■ TASK:
Pictures stay out of the copy. Transcribe exactly, and only, the line with "(477, 195) = (524, 251): brown" through the last line of the entries below.

Coordinate-based object records
++++

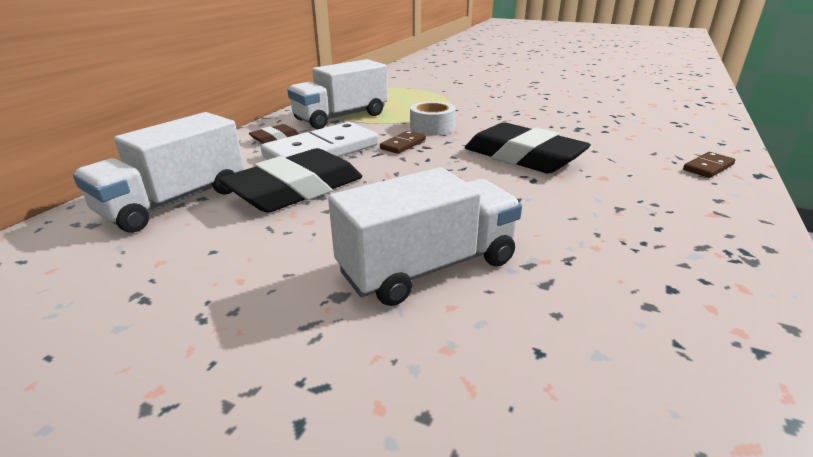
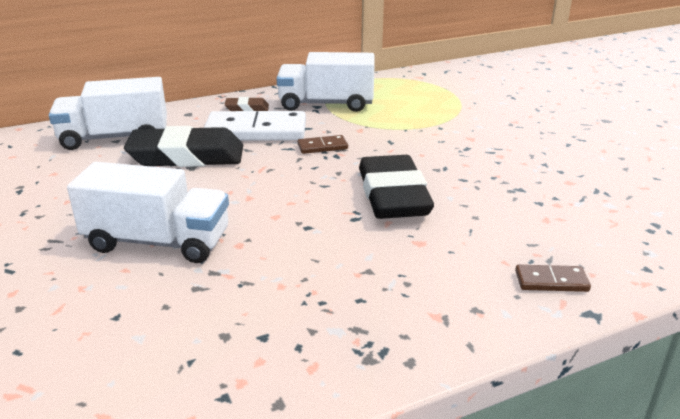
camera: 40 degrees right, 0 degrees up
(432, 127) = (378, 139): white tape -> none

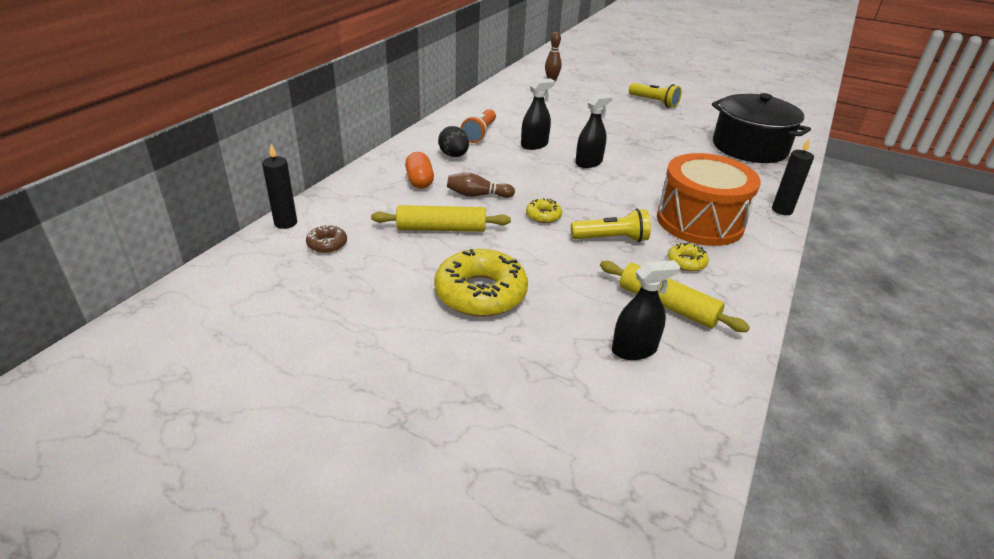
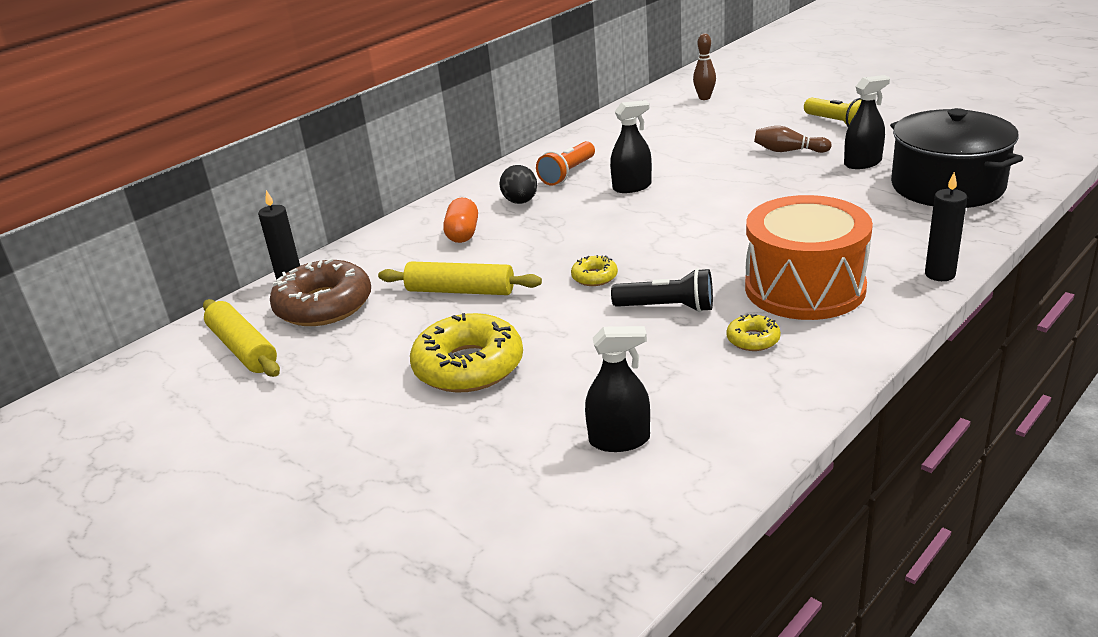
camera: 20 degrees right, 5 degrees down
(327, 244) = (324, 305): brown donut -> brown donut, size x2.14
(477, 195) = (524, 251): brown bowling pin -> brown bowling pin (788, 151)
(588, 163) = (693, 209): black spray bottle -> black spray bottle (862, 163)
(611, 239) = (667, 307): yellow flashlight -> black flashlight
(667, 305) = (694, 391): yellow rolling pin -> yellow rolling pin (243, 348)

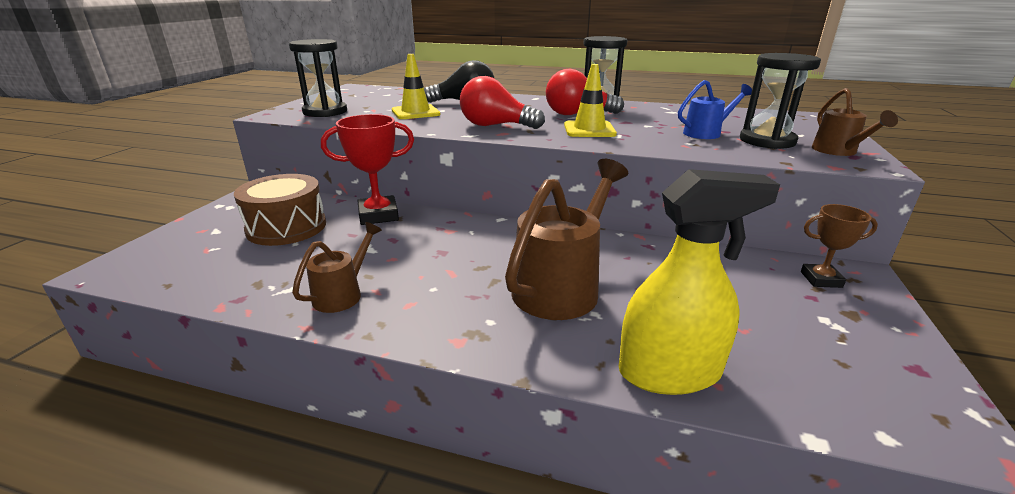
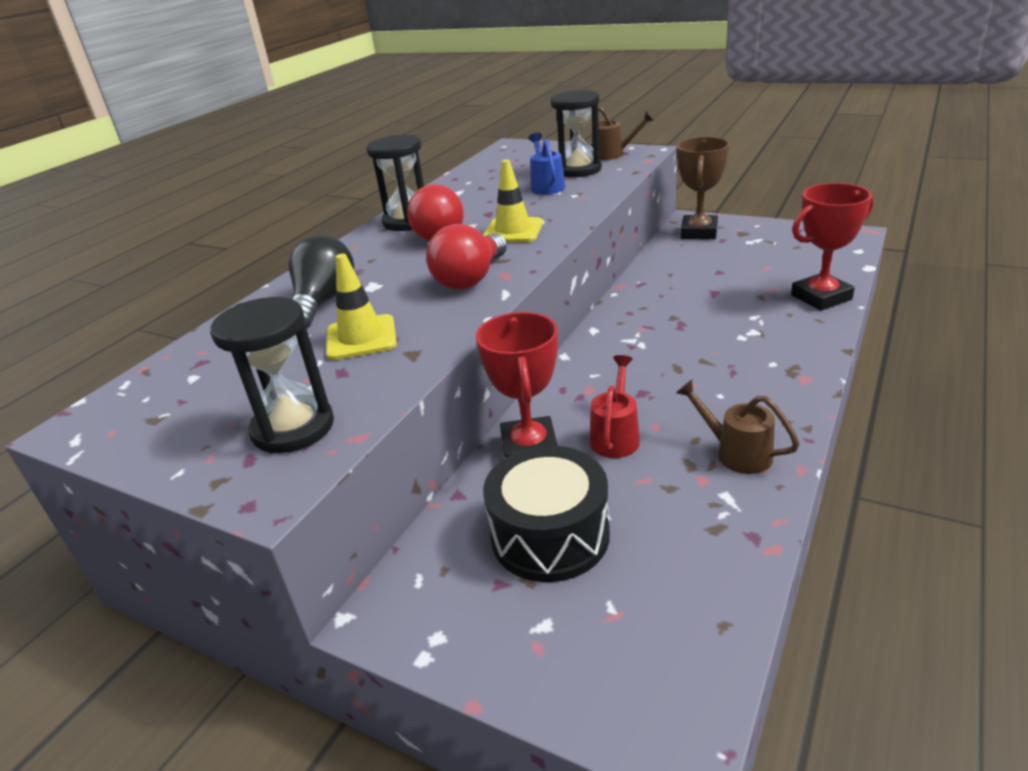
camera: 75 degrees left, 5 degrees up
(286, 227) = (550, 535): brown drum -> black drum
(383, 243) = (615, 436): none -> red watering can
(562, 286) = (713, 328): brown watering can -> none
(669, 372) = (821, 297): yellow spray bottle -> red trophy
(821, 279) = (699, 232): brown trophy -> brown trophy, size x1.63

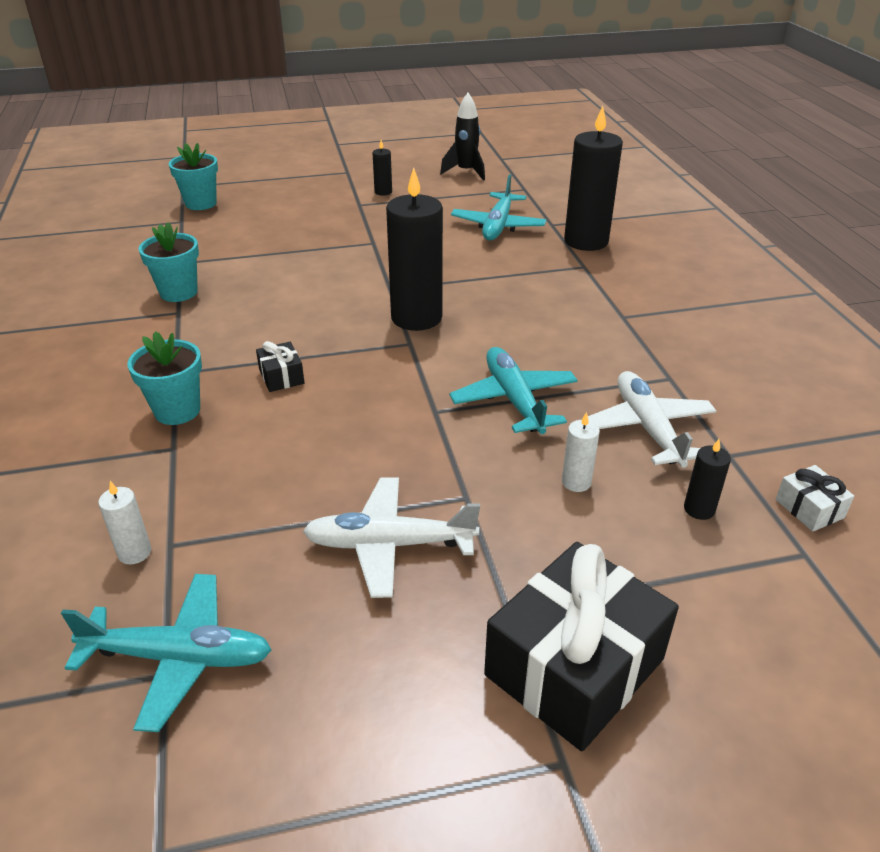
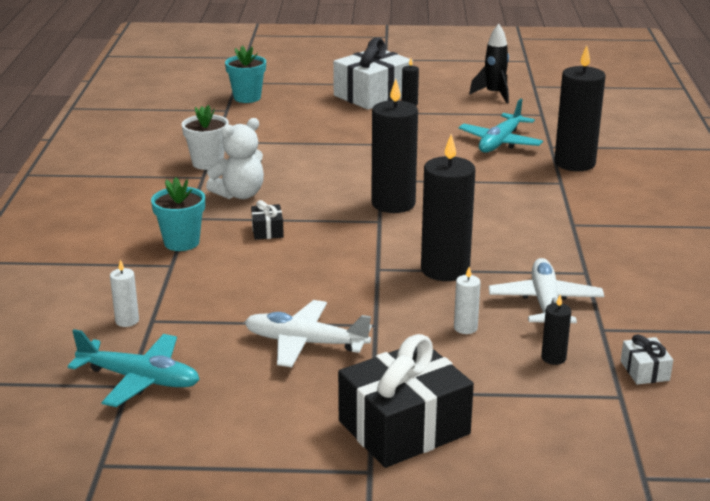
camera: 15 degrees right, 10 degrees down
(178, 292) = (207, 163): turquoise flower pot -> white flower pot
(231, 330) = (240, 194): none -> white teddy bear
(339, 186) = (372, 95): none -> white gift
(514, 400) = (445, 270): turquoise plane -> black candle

++++

■ SOLVED EXERCISE:
(477, 195) = (524, 251): brown bowling pin -> brown bowling pin (788, 151)
(588, 163) = (693, 209): black spray bottle -> black spray bottle (862, 163)
(611, 239) = (667, 307): yellow flashlight -> black flashlight
(667, 305) = (694, 391): yellow rolling pin -> yellow rolling pin (243, 348)

camera: 75 degrees left, 5 degrees up
(286, 227) = (550, 535): brown drum -> black drum
(383, 243) = (615, 436): none -> red watering can
(562, 286) = (713, 328): brown watering can -> none
(669, 372) = (821, 297): yellow spray bottle -> red trophy
(821, 279) = (699, 232): brown trophy -> brown trophy, size x1.63

camera: 15 degrees right, 10 degrees down
(178, 292) = (207, 163): turquoise flower pot -> white flower pot
(231, 330) = (240, 194): none -> white teddy bear
(339, 186) = (372, 95): none -> white gift
(514, 400) = (445, 270): turquoise plane -> black candle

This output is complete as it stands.